— Exercise objective —
Please format the listing below as a JSON list of strings with one string per line, skipping blank lines and leaving out the pictures.

═════ Given entries

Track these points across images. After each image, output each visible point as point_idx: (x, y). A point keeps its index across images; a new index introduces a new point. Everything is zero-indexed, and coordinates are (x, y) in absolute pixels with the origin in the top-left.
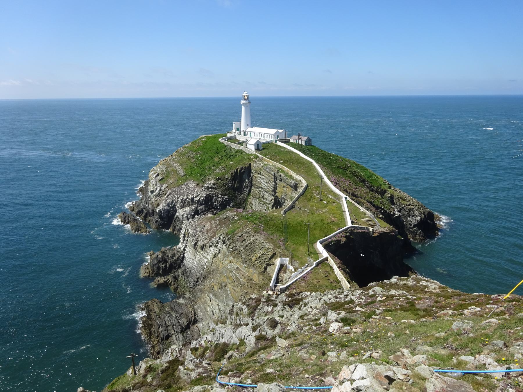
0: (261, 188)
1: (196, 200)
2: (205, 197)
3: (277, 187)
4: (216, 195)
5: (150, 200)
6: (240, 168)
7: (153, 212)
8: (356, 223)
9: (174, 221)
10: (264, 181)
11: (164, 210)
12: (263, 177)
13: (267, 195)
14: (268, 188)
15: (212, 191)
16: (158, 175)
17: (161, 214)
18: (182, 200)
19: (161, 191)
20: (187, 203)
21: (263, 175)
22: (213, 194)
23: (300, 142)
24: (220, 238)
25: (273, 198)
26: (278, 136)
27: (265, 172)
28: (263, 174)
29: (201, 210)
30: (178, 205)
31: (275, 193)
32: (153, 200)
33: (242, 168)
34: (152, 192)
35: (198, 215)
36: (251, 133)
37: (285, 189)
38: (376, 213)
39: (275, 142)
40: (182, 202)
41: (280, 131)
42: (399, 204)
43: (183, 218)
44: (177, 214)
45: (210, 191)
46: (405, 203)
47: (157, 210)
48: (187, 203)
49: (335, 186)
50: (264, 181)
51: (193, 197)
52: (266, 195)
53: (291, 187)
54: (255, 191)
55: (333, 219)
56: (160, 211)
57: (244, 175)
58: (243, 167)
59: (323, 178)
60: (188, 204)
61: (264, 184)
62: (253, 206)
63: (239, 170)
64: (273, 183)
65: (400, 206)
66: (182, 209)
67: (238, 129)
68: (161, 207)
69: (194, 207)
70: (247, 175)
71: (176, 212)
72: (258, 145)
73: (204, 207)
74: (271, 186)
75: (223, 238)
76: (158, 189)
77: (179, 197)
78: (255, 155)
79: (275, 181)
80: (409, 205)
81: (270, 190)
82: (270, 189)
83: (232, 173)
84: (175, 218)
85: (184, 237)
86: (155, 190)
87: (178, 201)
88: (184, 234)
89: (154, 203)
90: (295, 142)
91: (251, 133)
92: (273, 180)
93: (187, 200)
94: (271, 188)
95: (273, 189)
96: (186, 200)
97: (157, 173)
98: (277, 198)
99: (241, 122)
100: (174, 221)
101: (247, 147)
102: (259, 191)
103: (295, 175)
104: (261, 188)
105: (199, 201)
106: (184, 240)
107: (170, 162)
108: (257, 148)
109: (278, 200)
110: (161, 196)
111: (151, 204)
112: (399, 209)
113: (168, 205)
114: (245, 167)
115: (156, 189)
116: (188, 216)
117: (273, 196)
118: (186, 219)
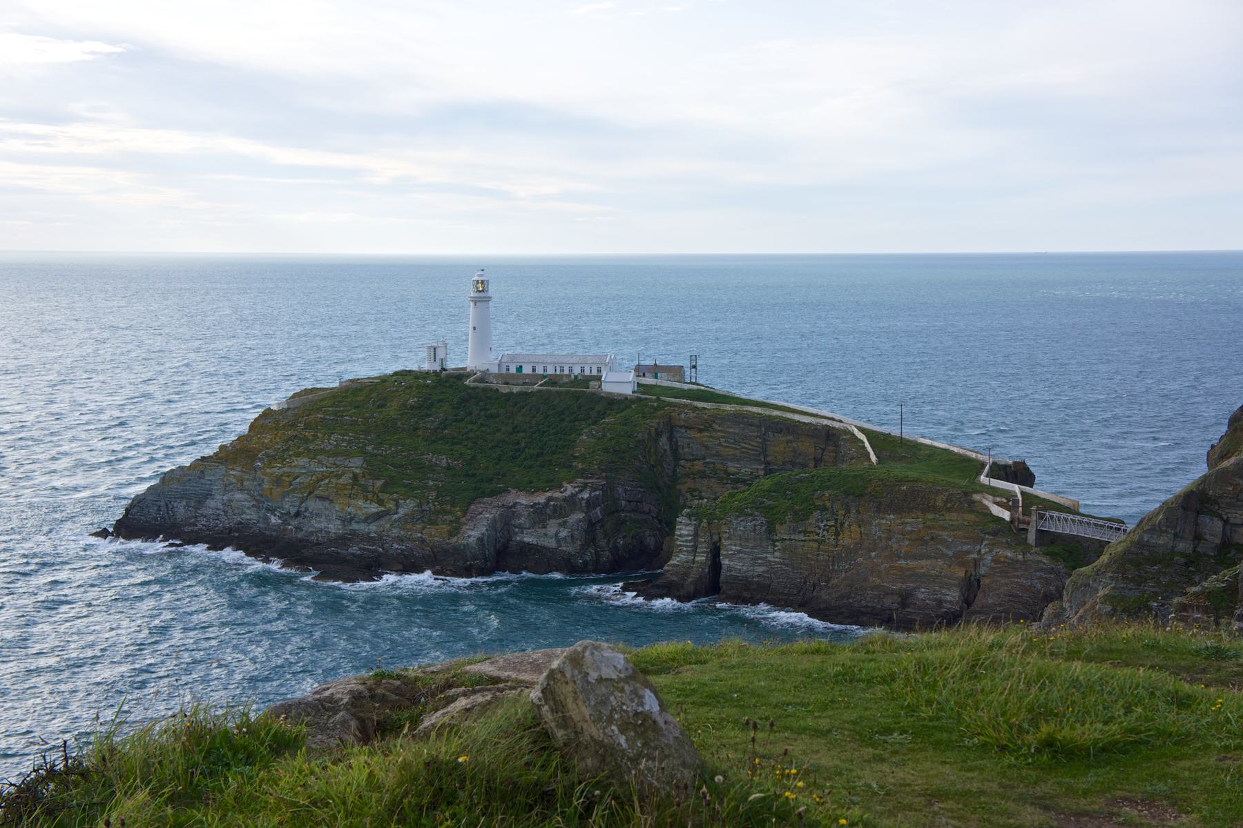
1: (583, 499)
10: (725, 442)
14: (742, 452)
16: (355, 477)
17: (484, 545)
37: (795, 445)
43: (558, 541)
52: (732, 467)
56: (480, 540)
60: (555, 511)
69: (581, 516)
96: (546, 504)
98: (768, 463)
102: (708, 463)
105: (588, 500)
113: (493, 523)
117: (761, 464)
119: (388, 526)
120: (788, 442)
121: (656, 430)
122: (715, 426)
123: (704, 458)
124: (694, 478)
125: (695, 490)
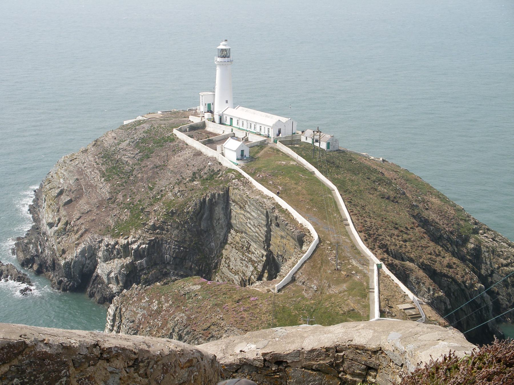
0: (246, 233)
1: (132, 249)
2: (148, 244)
3: (272, 236)
4: (167, 242)
5: (47, 240)
6: (209, 195)
7: (54, 265)
8: (388, 312)
9: (91, 283)
10: (250, 223)
11: (75, 263)
12: (249, 215)
13: (255, 246)
15: (160, 234)
16: (61, 193)
17: (70, 268)
18: (107, 246)
19: (68, 226)
20: (115, 252)
21: (248, 212)
22: (162, 240)
23: (317, 144)
24: (174, 331)
25: (265, 253)
26: (279, 132)
27: (253, 207)
28: (249, 210)
29: (140, 267)
30: (100, 254)
31: (269, 245)
32: (53, 241)
33: (213, 196)
34: (51, 225)
35: (137, 284)
36: (231, 119)
37: (285, 241)
38: (431, 288)
39: (275, 142)
40: (107, 250)
41: (284, 120)
42: (489, 263)
43: (109, 279)
44: (99, 271)
45: (157, 234)
46: (502, 260)
47: (62, 263)
48: (115, 252)
49: (365, 241)
50: (250, 223)
51: (128, 242)
52: (254, 246)
53: (293, 239)
54: (233, 236)
55: (352, 305)
56: (68, 265)
57: (217, 208)
58: (214, 194)
59: (348, 225)
60: (118, 253)
61: (250, 228)
62: (231, 263)
63: (207, 199)
64: (266, 229)
65: (491, 266)
66: (107, 262)
67: (209, 105)
68: (70, 257)
69: (128, 260)
70: (223, 208)
71: (95, 267)
72: (242, 151)
73: (146, 261)
74: (262, 233)
75: (180, 330)
76: (63, 220)
77: (102, 240)
78: (237, 172)
79: (268, 225)
80: (507, 265)
81: (260, 240)
82: (260, 238)
83: (196, 204)
84: (94, 278)
85: (114, 320)
86: (57, 222)
87: (99, 247)
88: (114, 316)
89: (55, 247)
90: (311, 143)
91: (231, 119)
92: (264, 223)
93: (117, 247)
94: (261, 237)
95: (265, 239)
96: (114, 246)
97: (59, 190)
99: (214, 92)
100: (91, 283)
101: (223, 154)
103: (300, 219)
104: (246, 233)
105: (137, 250)
106: (113, 326)
107: (83, 167)
108: (240, 157)
109: (273, 258)
110: (68, 235)
111: (50, 249)
112: (489, 272)
113: (83, 252)
114: (219, 195)
115: (59, 220)
116: (117, 276)
117: (265, 250)
118: (114, 281)
119: (53, 233)
120: (282, 237)
121: (211, 200)
122: (247, 206)
123: (242, 232)
124: (233, 247)
125: (228, 258)
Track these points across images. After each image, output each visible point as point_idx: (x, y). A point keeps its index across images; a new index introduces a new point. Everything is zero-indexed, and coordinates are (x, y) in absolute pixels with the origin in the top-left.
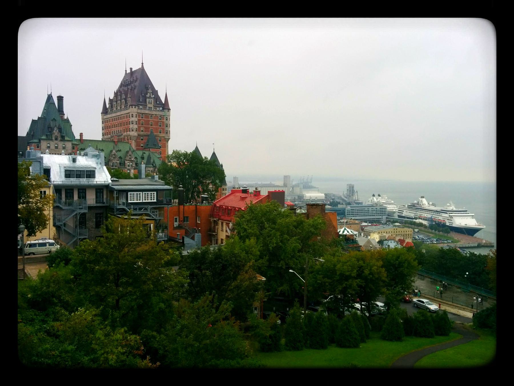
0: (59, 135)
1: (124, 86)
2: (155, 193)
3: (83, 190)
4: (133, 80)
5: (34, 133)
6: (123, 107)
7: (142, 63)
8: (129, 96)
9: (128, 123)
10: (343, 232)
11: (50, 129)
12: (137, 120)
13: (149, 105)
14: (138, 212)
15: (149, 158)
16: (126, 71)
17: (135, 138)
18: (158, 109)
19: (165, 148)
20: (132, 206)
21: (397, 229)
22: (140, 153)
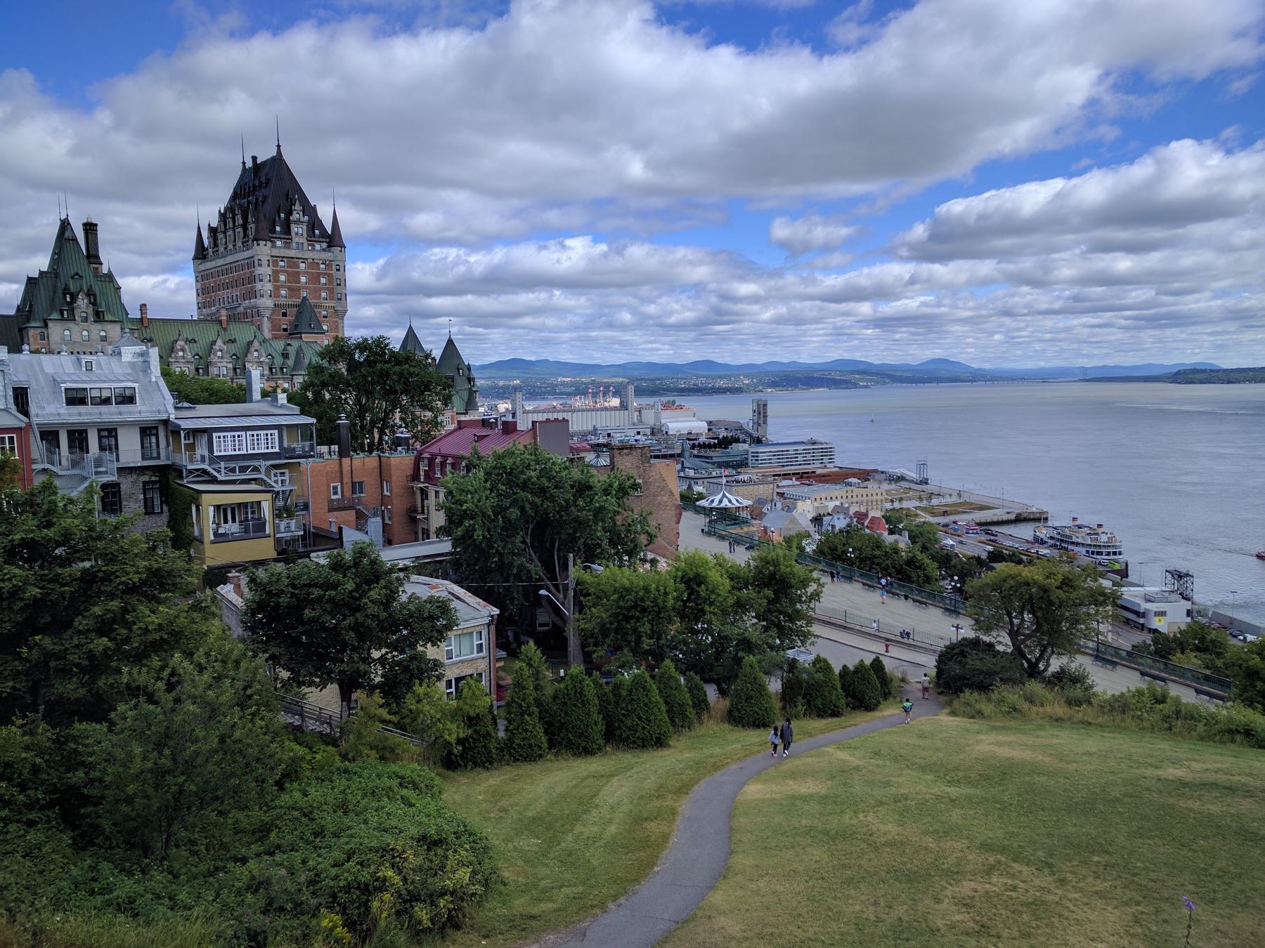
0: (90, 310)
2: (276, 432)
3: (109, 434)
5: (31, 306)
6: (239, 244)
7: (279, 146)
8: (250, 220)
10: (721, 501)
13: (296, 239)
16: (244, 163)
17: (268, 313)
18: (318, 247)
20: (222, 463)
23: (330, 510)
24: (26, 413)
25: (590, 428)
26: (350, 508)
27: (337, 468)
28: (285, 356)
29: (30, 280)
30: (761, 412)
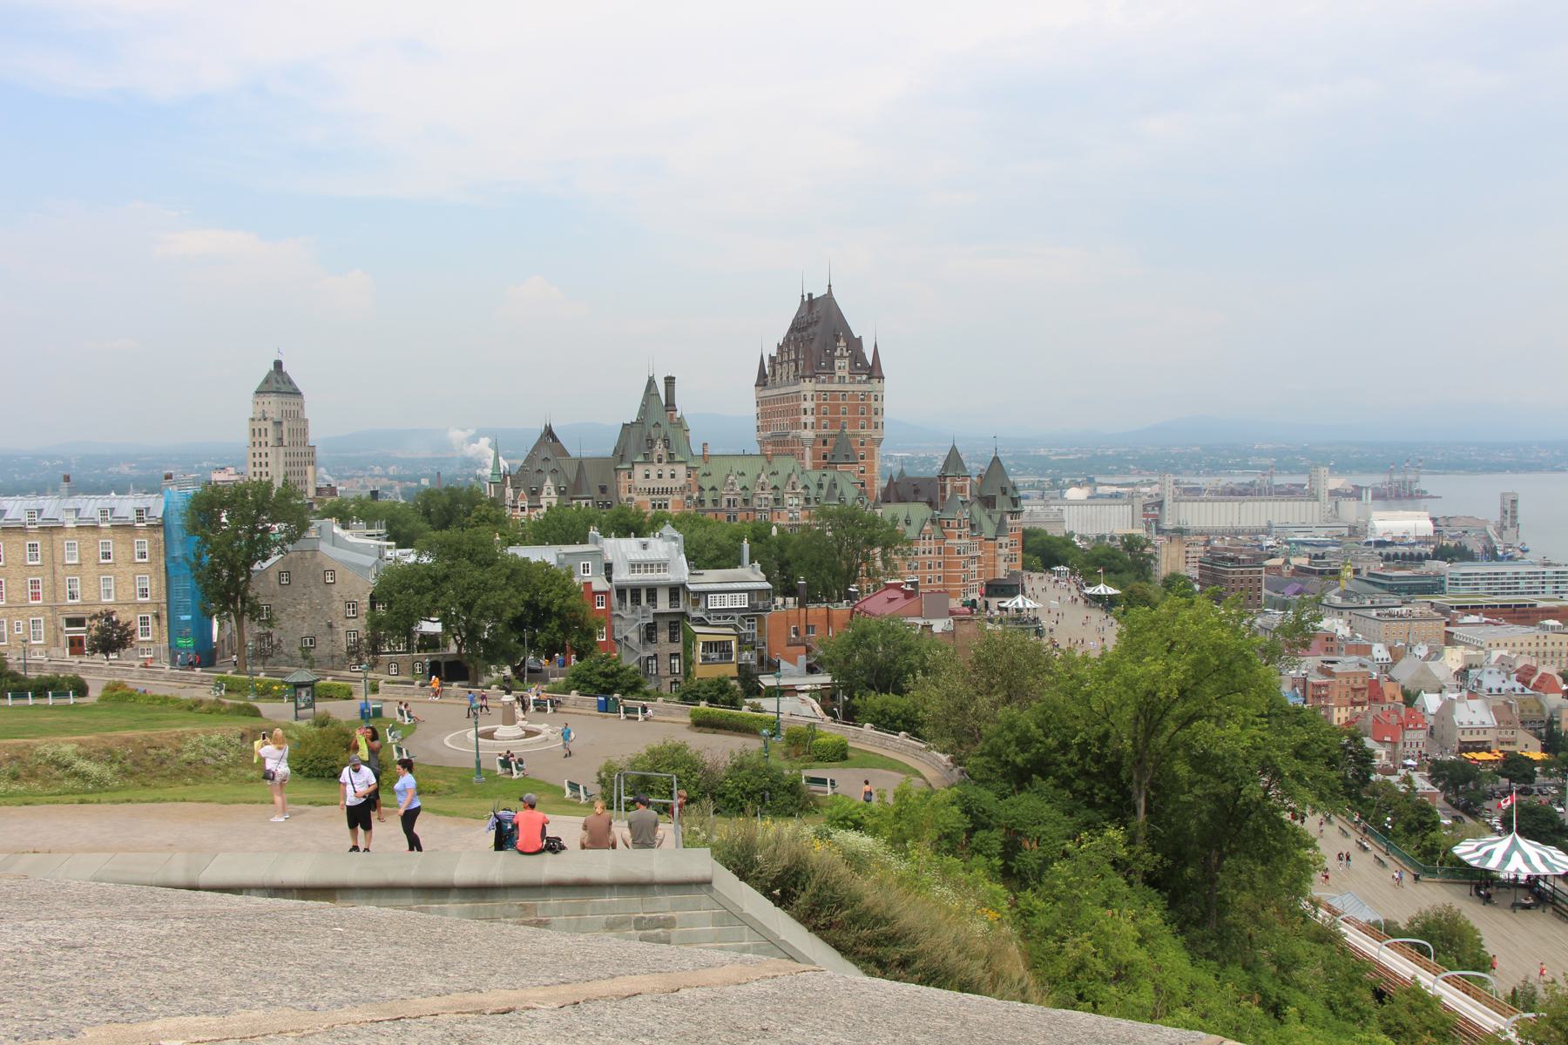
1: (799, 330)
3: (652, 592)
4: (812, 318)
6: (791, 377)
7: (830, 286)
11: (651, 443)
12: (813, 406)
13: (839, 373)
14: (722, 622)
16: (803, 296)
18: (858, 378)
21: (1546, 637)
22: (815, 476)
23: (788, 645)
24: (609, 580)
25: (1264, 524)
27: (796, 615)
28: (820, 486)
29: (624, 425)
30: (1510, 510)
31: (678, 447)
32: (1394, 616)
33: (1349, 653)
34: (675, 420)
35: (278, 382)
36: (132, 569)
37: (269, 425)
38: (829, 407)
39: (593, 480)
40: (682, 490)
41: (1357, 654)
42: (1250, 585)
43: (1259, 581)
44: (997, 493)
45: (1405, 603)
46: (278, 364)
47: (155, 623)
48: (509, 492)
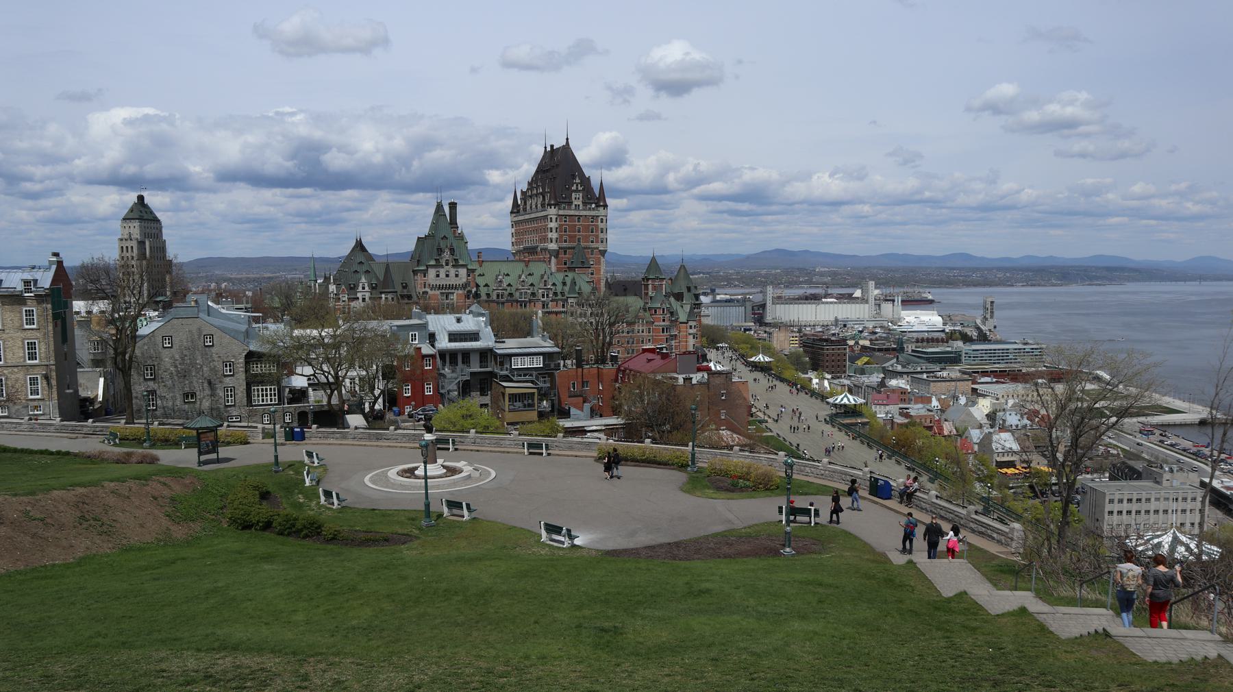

══════════

— Reply —
[
  "Track these points across images. After each image, output each visible point as point_idx: (x, y). A point keeps its index across images; a new index introduces a new point. Everything is zero-indexed, and coordinates are (x, y) in absolute pixels with the origin in the top-left.",
  "0: (261, 188)",
  "1: (196, 200)",
  "2: (205, 197)",
  "3: (277, 187)",
  "4: (216, 195)",
  "5: (150, 200)",
  "6: (240, 168)",
  "7: (153, 212)",
  "8: (356, 223)",
  "9: (174, 221)",
  "10: (264, 181)",
  "11: (164, 210)",
  "12: (263, 177)",
  "13: (267, 195)",
  "14: (268, 188)",
  "15: (212, 191)",
  "16: (158, 175)",
  "17: (161, 214)",
  "18: (182, 200)",
  "19: (161, 191)",
  "20: (187, 203)",
  "21: (263, 175)",
  "22: (213, 194)",
  "23: (300, 142)",
  "24: (220, 238)",
  "25: (273, 198)",
  "26: (278, 136)",
  "27: (265, 172)",
  "28: (263, 174)",
  "29: (201, 210)",
  "30: (178, 205)",
  "31: (275, 193)",
  "32: (153, 200)",
  "33: (242, 168)",
  "34: (152, 192)",
  "35: (198, 215)",
  "36: (251, 133)",
  "37: (285, 189)",
  "38: (376, 213)",
  "39: (275, 142)",
  "40: (182, 202)",
  "41: (280, 131)",
  "42: (399, 204)",
  "43: (183, 218)",
  "44: (177, 214)",
  "45: (210, 191)",
  "46: (405, 203)",
  "47: (157, 210)",
  "48: (187, 203)",
  "49: (335, 186)",
  "50: (264, 181)",
  "51: (193, 197)",
  "52: (266, 195)",
  "53: (291, 187)",
  "54: (255, 191)",
  "55: (333, 219)",
  "56: (160, 211)",
  "57: (244, 175)",
  "58: (243, 167)",
  "59: (323, 178)",
  "60: (188, 204)",
  "61: (264, 184)",
  "62: (253, 206)",
  "63: (239, 170)",
  "64: (273, 183)",
  "65: (400, 206)",
  "66: (182, 209)",
  "67: (238, 129)",
  "68: (161, 207)",
  "69: (194, 207)",
  "70: (247, 175)",
  "71: (176, 212)",
  "72: (258, 145)",
  "73: (204, 207)",
  "74: (271, 186)",
  "75: (223, 238)",
  "76: (158, 189)",
  "77: (179, 197)",
  "78: (255, 155)",
  "79: (275, 181)",
  "80: (409, 205)",
  "81: (270, 190)",
  "82: (270, 189)",
  "83: (232, 173)",
  "84: (175, 218)",
  "85: (184, 237)",
  "86: (155, 190)",
  "87: (178, 201)",
  "88: (184, 234)",
  "89: (154, 203)",
  "90: (295, 142)",
  "91: (251, 133)",
  "92: (273, 180)",
  "93: (187, 200)",
  "94: (271, 188)",
  "95: (273, 189)",
  "96: (186, 200)",
  "97: (157, 173)",
  "98: (277, 198)",
  "99: (241, 122)",
  "100: (174, 221)",
  "101: (247, 147)",
  "102: (259, 191)",
  "103: (295, 175)",
  "104: (261, 188)",
  "105: (199, 201)",
  "106: (184, 240)",
  "107: (170, 162)",
  "108: (257, 148)",
  "109: (278, 200)",
  "110: (161, 196)",
  "111: (151, 204)",
  "112: (399, 209)",
  "113: (168, 205)",
  "114: (245, 167)",
  "115: (156, 189)",
  "116: (188, 216)",
  "117: (273, 196)",
  "118: (186, 219)",
  "1: (583, 499)",
  "10: (725, 442)",
  "14: (742, 452)",
  "16: (355, 477)",
  "17: (484, 545)",
  "37: (795, 445)",
  "43: (558, 541)",
  "52: (732, 467)",
  "56: (480, 540)",
  "60: (555, 511)",
  "69: (581, 516)",
  "96: (546, 504)",
  "98: (768, 463)",
  "102: (708, 463)",
  "105: (588, 500)",
  "113: (493, 523)",
  "117: (761, 464)",
  "119: (388, 526)",
  "120: (788, 442)",
  "121: (656, 430)",
  "122: (715, 426)",
  "123: (704, 458)",
  "124: (694, 478)",
  "125: (695, 490)",
  "0: (246, 233)",
  "1: (132, 249)",
  "2: (148, 244)",
  "3: (272, 236)",
  "4: (167, 242)",
  "5: (47, 240)",
  "6: (209, 195)",
  "7: (54, 265)",
  "8: (388, 312)",
  "9: (91, 283)",
  "10: (250, 223)",
  "11: (75, 263)",
  "12: (249, 215)",
  "13: (255, 246)",
  "15: (160, 234)",
  "16: (61, 193)",
  "17: (70, 268)",
  "18: (107, 246)",
  "19: (68, 226)",
  "20: (115, 252)",
  "21: (248, 212)",
  "22: (162, 240)",
  "23: (317, 144)",
  "24: (174, 331)",
  "25: (265, 253)",
  "26: (279, 132)",
  "27: (253, 207)",
  "28: (249, 210)",
  "29: (140, 267)",
  "30: (100, 254)",
  "31: (269, 245)",
  "32: (53, 241)",
  "33: (213, 196)",
  "34: (51, 225)",
  "35: (137, 284)",
  "36: (231, 119)",
  "37: (285, 241)",
  "38: (431, 288)",
  "39: (275, 142)",
  "40: (107, 250)",
  "41: (284, 120)",
  "42: (489, 263)",
  "43: (109, 279)",
  "44: (99, 271)",
  "45: (157, 234)",
  "46: (502, 260)",
  "47: (62, 263)",
  "48: (115, 252)",
  "49: (365, 241)",
  "50: (250, 223)",
  "51: (128, 242)",
  "52: (254, 246)",
  "53: (293, 239)",
  "54: (233, 236)",
  "55: (352, 305)",
  "56: (68, 265)",
  "57: (217, 208)",
  "58: (214, 194)",
  "59: (348, 225)",
  "60: (118, 253)",
  "61: (250, 228)",
  "62: (231, 263)",
  "63: (207, 199)",
  "64: (266, 229)",
  "65: (491, 266)",
  "66: (107, 262)",
  "67: (209, 105)",
  "68: (70, 257)",
  "69: (128, 260)",
  "70: (223, 208)",
  "71: (95, 267)",
  "72: (242, 151)",
  "73: (146, 261)",
  "74: (262, 233)",
  "75: (180, 330)",
  "76: (63, 220)",
  "77: (102, 240)",
  "78: (237, 172)",
  "79: (268, 225)",
  "80: (507, 265)",
  "81: (260, 240)",
  "82: (260, 238)",
  "83: (196, 204)",
  "84: (94, 278)",
  "85: (114, 320)",
  "86: (57, 222)",
  "87: (99, 247)",
  "88: (114, 316)",
  "89: (55, 247)",
  "90: (311, 143)",
  "91: (231, 119)",
  "92: (264, 223)",
  "93: (117, 247)",
  "94: (261, 237)",
  "95: (265, 239)",
  "96: (114, 246)",
  "97: (59, 190)",
  "99: (214, 92)",
  "100: (91, 283)",
  "101: (223, 154)",
  "103: (300, 219)",
  "104: (246, 233)",
  "105: (137, 250)",
  "106: (113, 326)",
  "107: (83, 167)",
  "108: (240, 157)",
  "109: (273, 258)",
  "110: (68, 235)",
  "111: (50, 249)",
  "112: (489, 272)",
  "113: (83, 252)",
  "114: (219, 195)",
  "115: (59, 220)",
  "116: (117, 276)",
  "117: (265, 250)",
  "118: (114, 281)",
  "119: (53, 233)",
  "120: (282, 237)",
  "121: (211, 200)",
  "122: (247, 206)",
  "123: (242, 232)",
  "124: (233, 247)",
  "125: (228, 258)",
  "Track these points across images. After each image, output each visible point as point_idx: (x, y). A point keeps its index across images; a new index introduces a new point. Everything is zero-indexed, and coordinates are (x, y) in absolute pixels with the origin in the top-left.",
  "0: (59, 135)",
  "1: (124, 86)",
  "2: (155, 193)",
  "3: (83, 190)",
  "4: (133, 80)",
  "5: (34, 133)",
  "6: (123, 107)",
  "7: (142, 63)",
  "8: (129, 96)",
  "9: (128, 123)",
  "10: (343, 232)",
  "11: (50, 129)",
  "12: (137, 120)",
  "13: (149, 105)",
  "14: (138, 212)",
  "15: (149, 158)",
  "16: (126, 71)",
  "17: (135, 138)",
  "18: (158, 109)",
  "19: (165, 148)",
  "20: (132, 206)",
  "21: (397, 229)",
  "22: (140, 153)",
  "0: (90, 310)",
  "2: (276, 432)",
  "3: (109, 434)",
  "5: (31, 306)",
  "6: (239, 244)",
  "7: (279, 146)",
  "8: (250, 220)",
  "10: (721, 501)",
  "13: (296, 239)",
  "16: (244, 163)",
  "17: (268, 313)",
  "18: (318, 247)",
  "20: (222, 463)",
  "23: (330, 510)",
  "24: (26, 413)",
  "25: (590, 428)",
  "26: (350, 508)",
  "27: (337, 468)",
  "28: (285, 356)",
  "29: (30, 280)",
  "30: (761, 412)",
  "1: (799, 330)",
  "3: (652, 592)",
  "4: (812, 318)",
  "6: (791, 377)",
  "7: (830, 286)",
  "11: (651, 443)",
  "12: (813, 406)",
  "13: (839, 373)",
  "14: (722, 622)",
  "16: (803, 296)",
  "18: (858, 378)",
  "21: (1546, 637)",
  "22: (815, 476)",
  "23: (788, 645)",
  "24: (609, 580)",
  "25: (1264, 524)",
  "27: (796, 615)",
  "28: (820, 486)",
  "29: (624, 425)",
  "30: (1510, 510)",
  "31: (678, 447)",
  "32: (1394, 616)",
  "33: (1349, 653)",
  "34: (675, 420)",
  "35: (278, 382)",
  "36: (132, 569)",
  "37: (269, 425)",
  "38: (829, 407)",
  "39: (593, 480)",
  "40: (682, 490)",
  "41: (1357, 654)",
  "42: (1250, 585)",
  "43: (1259, 581)",
  "44: (997, 493)",
  "45: (1405, 603)",
  "46: (278, 364)",
  "47: (155, 623)",
  "48: (509, 492)"
]